SUPPLIED MATERIAL below:

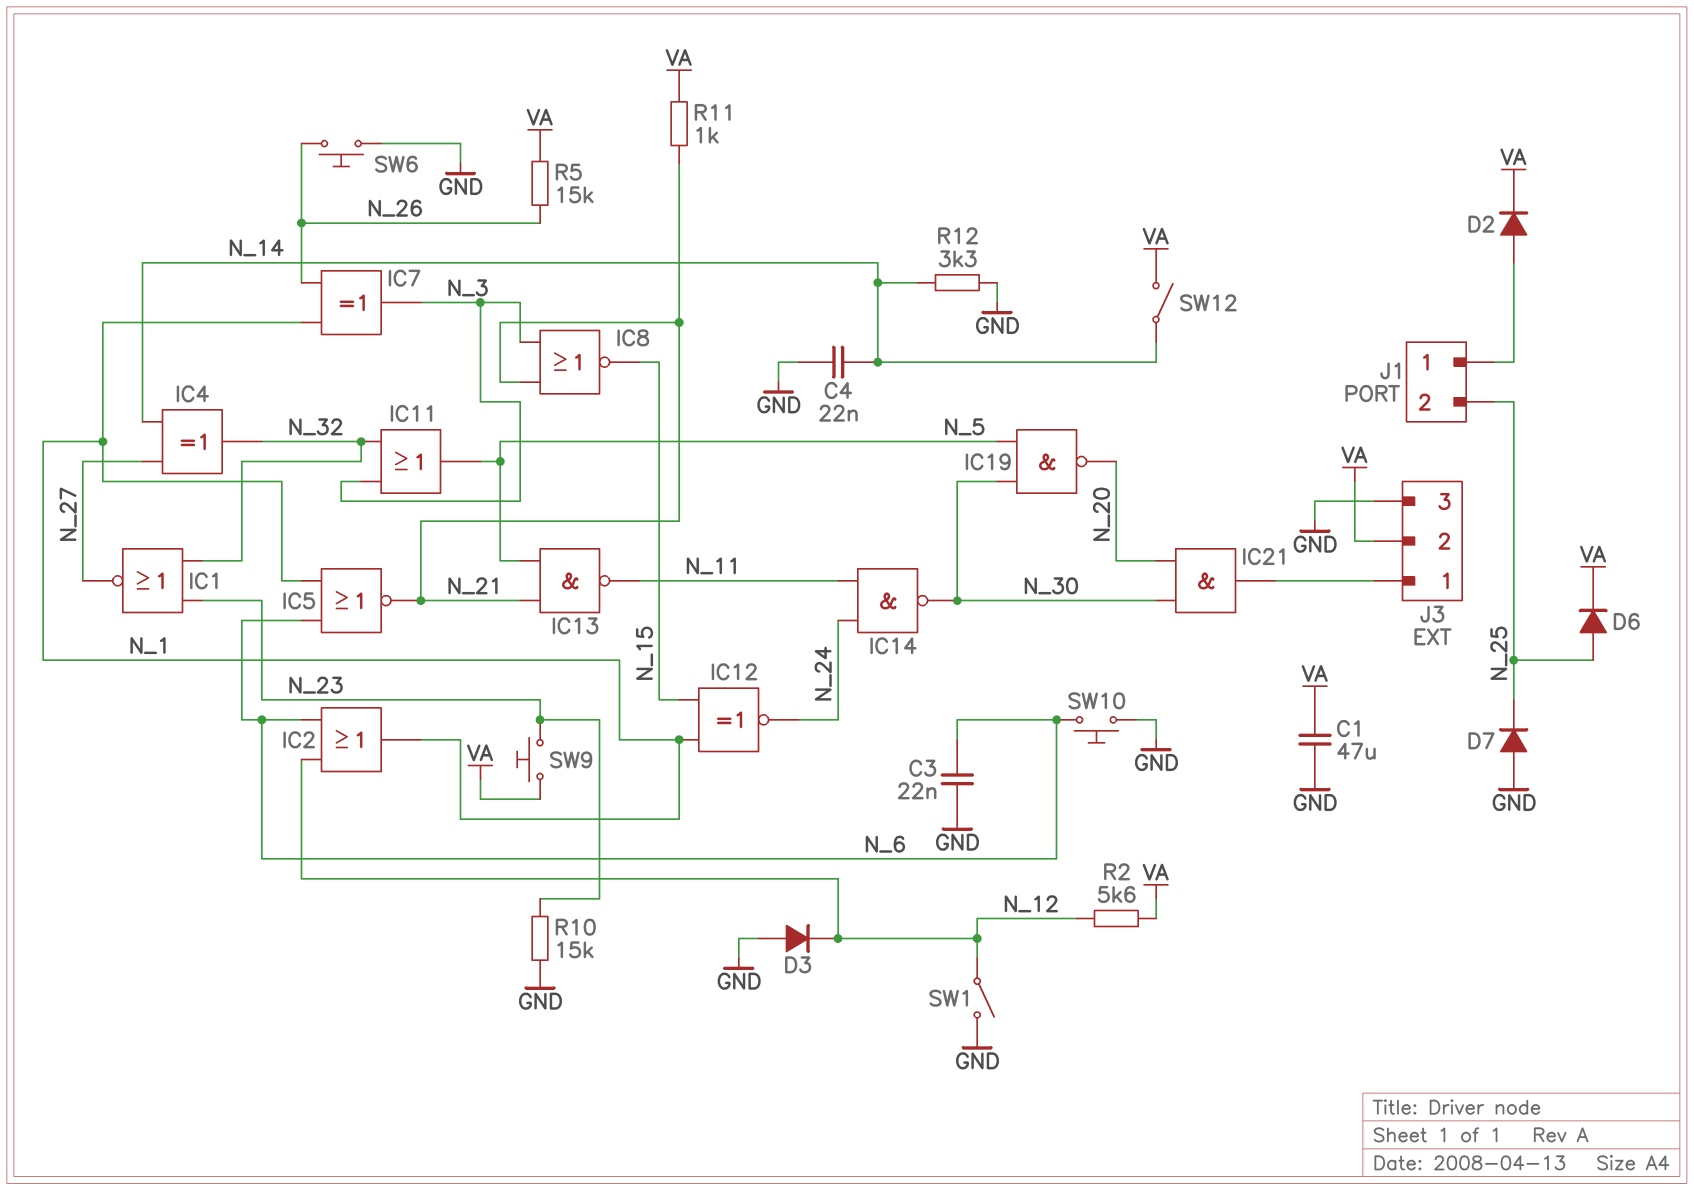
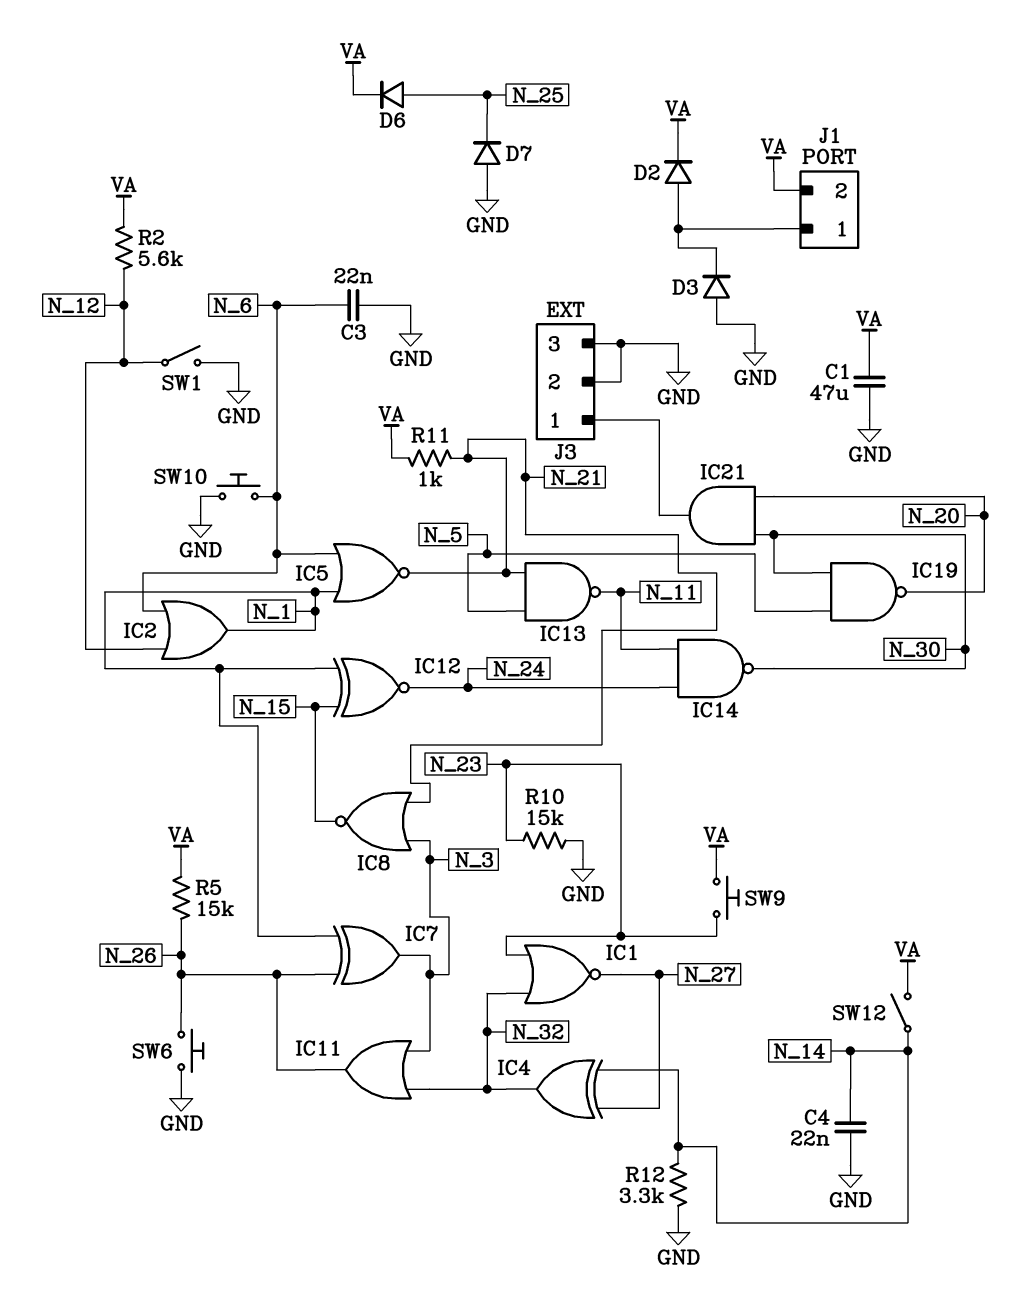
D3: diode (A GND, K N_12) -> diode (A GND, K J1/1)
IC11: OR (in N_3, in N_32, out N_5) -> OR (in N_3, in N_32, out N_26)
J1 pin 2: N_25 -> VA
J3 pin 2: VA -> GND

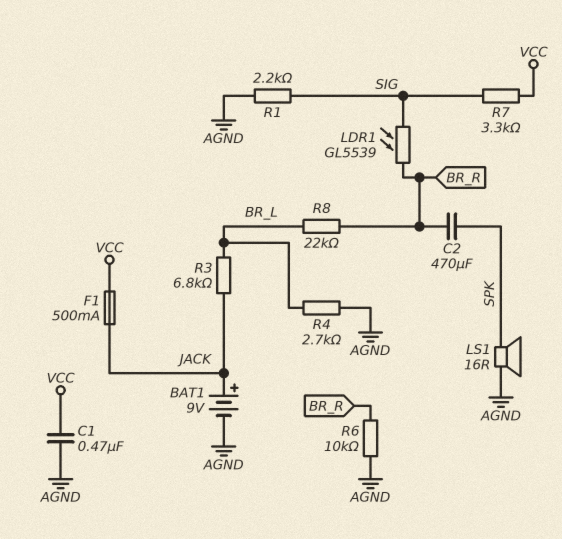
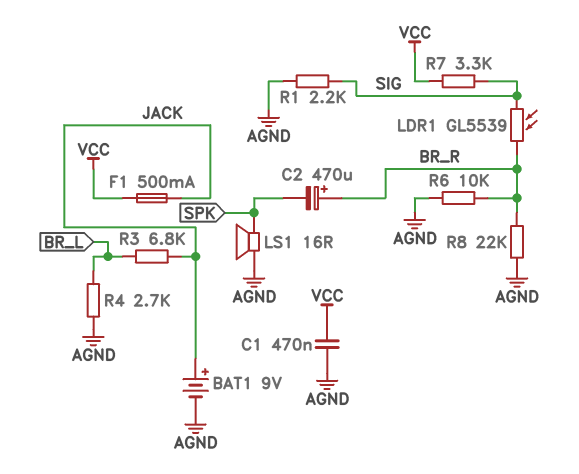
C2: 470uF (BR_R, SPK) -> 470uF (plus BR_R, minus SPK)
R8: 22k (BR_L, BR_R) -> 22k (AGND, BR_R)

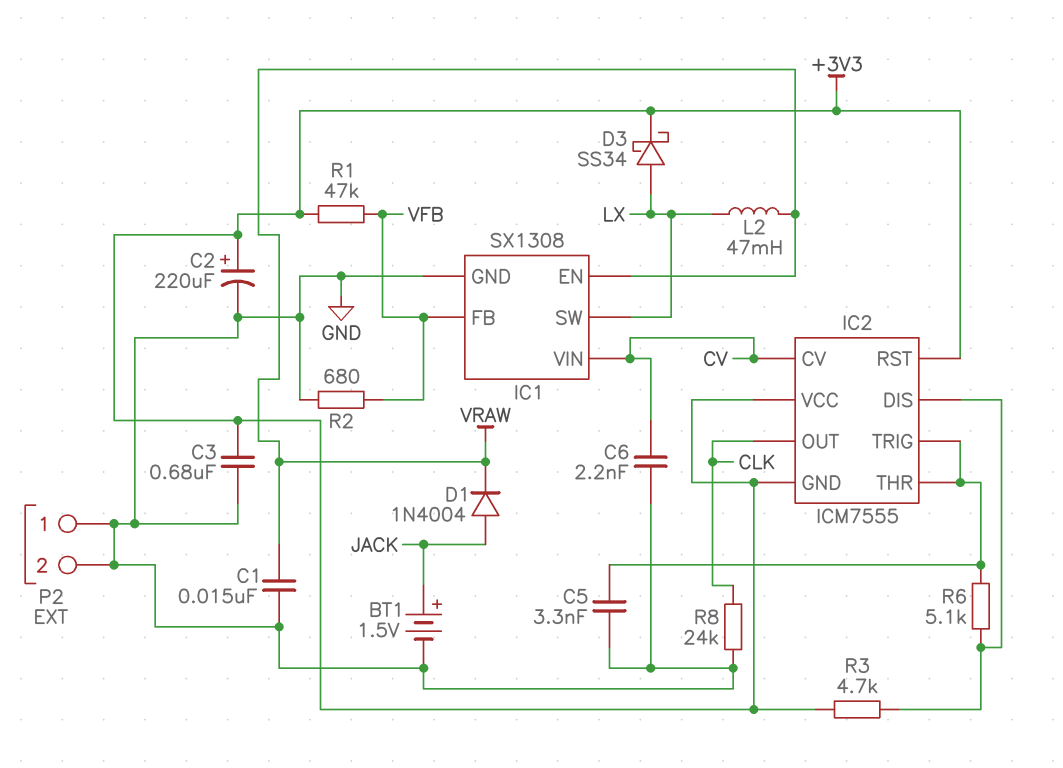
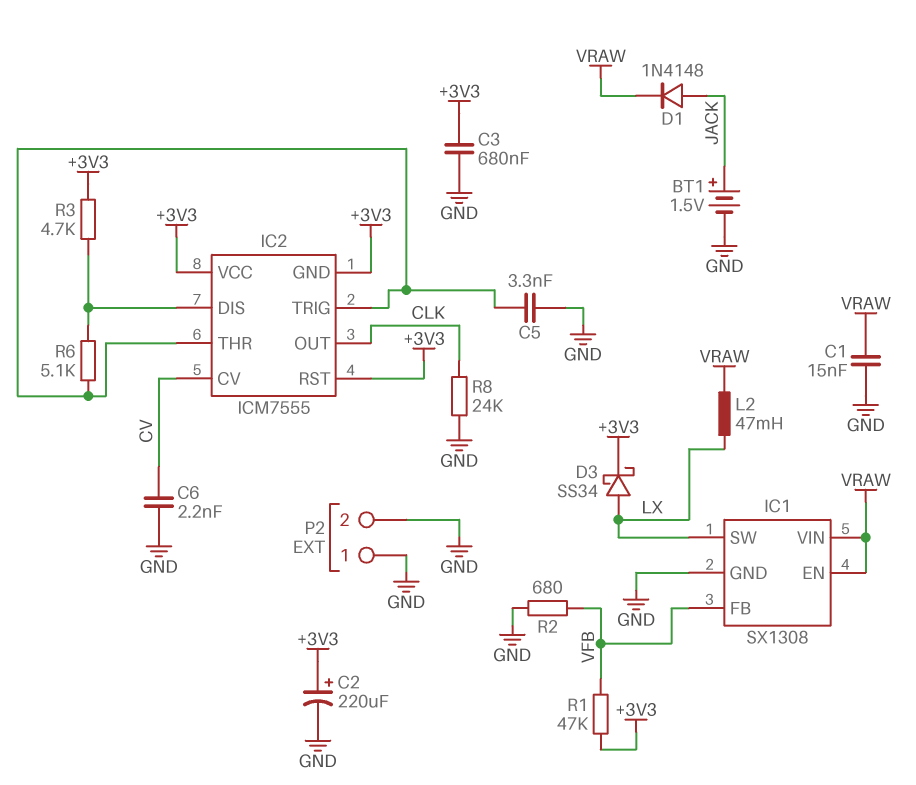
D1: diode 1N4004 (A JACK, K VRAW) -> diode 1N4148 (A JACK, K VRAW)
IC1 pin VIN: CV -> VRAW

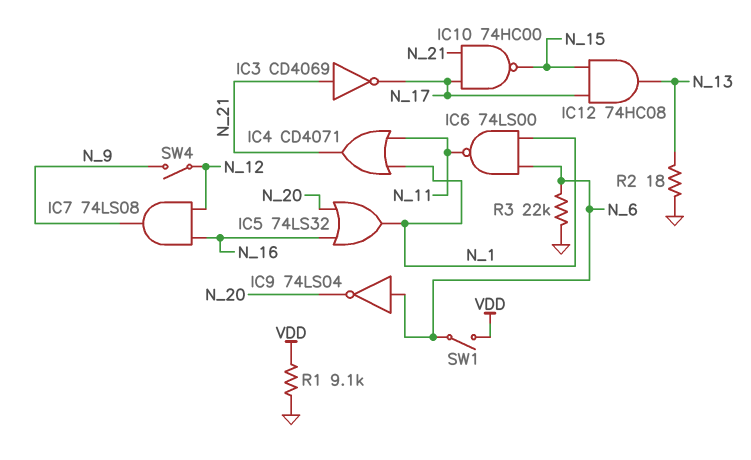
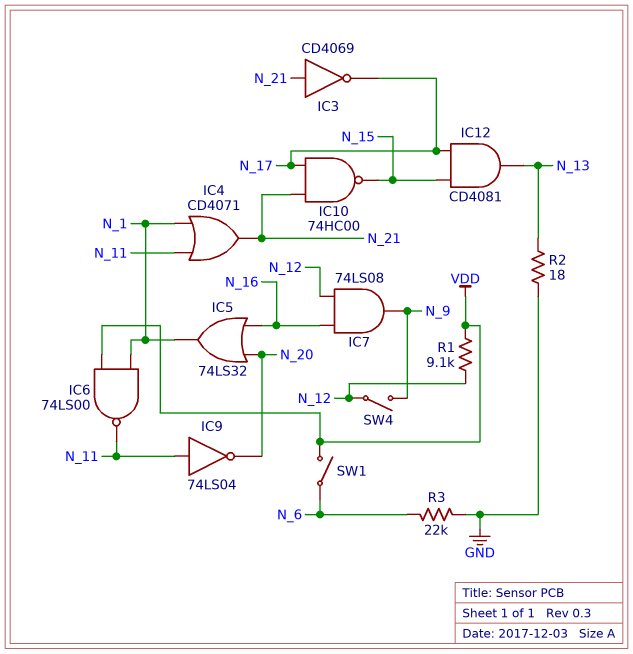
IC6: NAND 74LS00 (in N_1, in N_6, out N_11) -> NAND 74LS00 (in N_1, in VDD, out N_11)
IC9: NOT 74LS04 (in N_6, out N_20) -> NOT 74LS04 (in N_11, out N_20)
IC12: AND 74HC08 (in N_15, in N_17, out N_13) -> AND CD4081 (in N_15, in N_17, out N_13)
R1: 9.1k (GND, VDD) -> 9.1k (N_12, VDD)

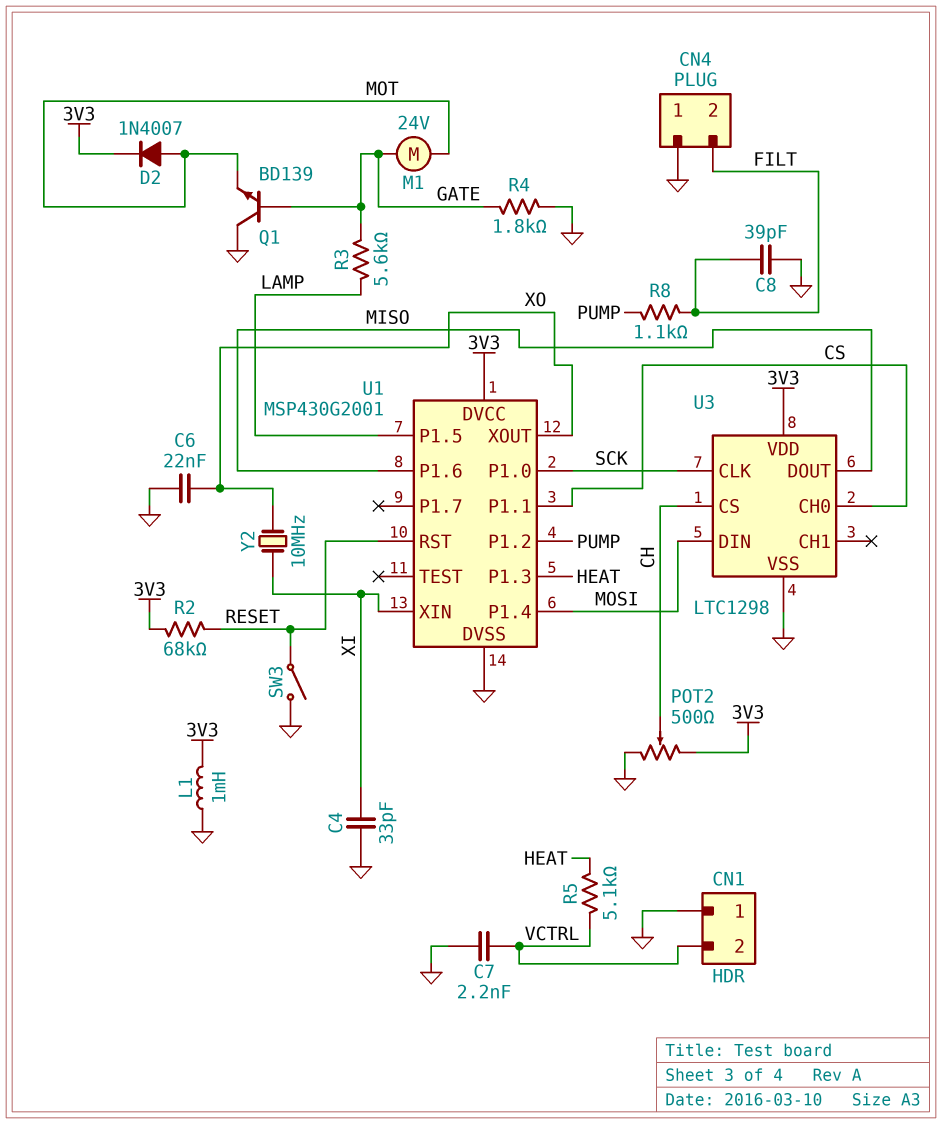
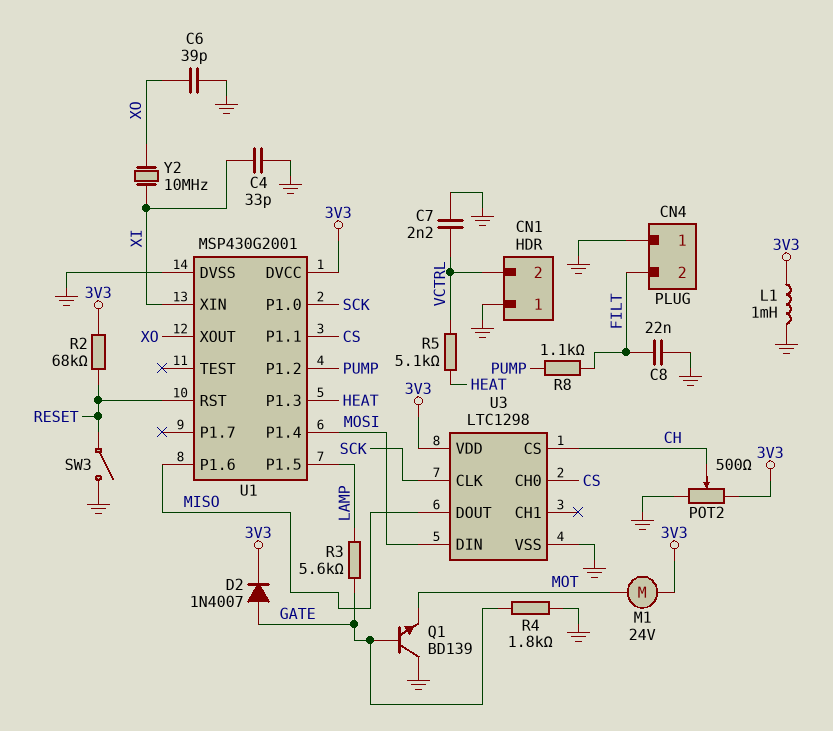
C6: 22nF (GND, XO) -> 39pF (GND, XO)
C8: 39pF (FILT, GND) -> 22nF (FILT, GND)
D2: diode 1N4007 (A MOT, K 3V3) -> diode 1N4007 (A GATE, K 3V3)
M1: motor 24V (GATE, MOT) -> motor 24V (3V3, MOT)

End of SUPPLIED MATERIAL.

• [PROBLEM DESCRIPTION]:
Retype word for word the span of lines above that begins with the line containing "J3 pin 2: VA -> GND" and ends with the last line of the records; skip all pictures.

• [ANSWER FOR THE TASK]:
J3 pin 2: VA -> GND

C2: 470uF (BR_R, SPK) -> 470uF (plus BR_R, minus SPK)
R8: 22k (BR_L, BR_R) -> 22k (AGND, BR_R)

D1: diode 1N4004 (A JACK, K VRAW) -> diode 1N4148 (A JACK, K VRAW)
IC1 pin VIN: CV -> VRAW

IC6: NAND 74LS00 (in N_1, in N_6, out N_11) -> NAND 74LS00 (in N_1, in VDD, out N_11)
IC9: NOT 74LS04 (in N_6, out N_20) -> NOT 74LS04 (in N_11, out N_20)
IC12: AND 74HC08 (in N_15, in N_17, out N_13) -> AND CD4081 (in N_15, in N_17, out N_13)
R1: 9.1k (GND, VDD) -> 9.1k (N_12, VDD)

C6: 22nF (GND, XO) -> 39pF (GND, XO)
C8: 39pF (FILT, GND) -> 22nF (FILT, GND)
D2: diode 1N4007 (A MOT, K 3V3) -> diode 1N4007 (A GATE, K 3V3)
M1: motor 24V (GATE, MOT) -> motor 24V (3V3, MOT)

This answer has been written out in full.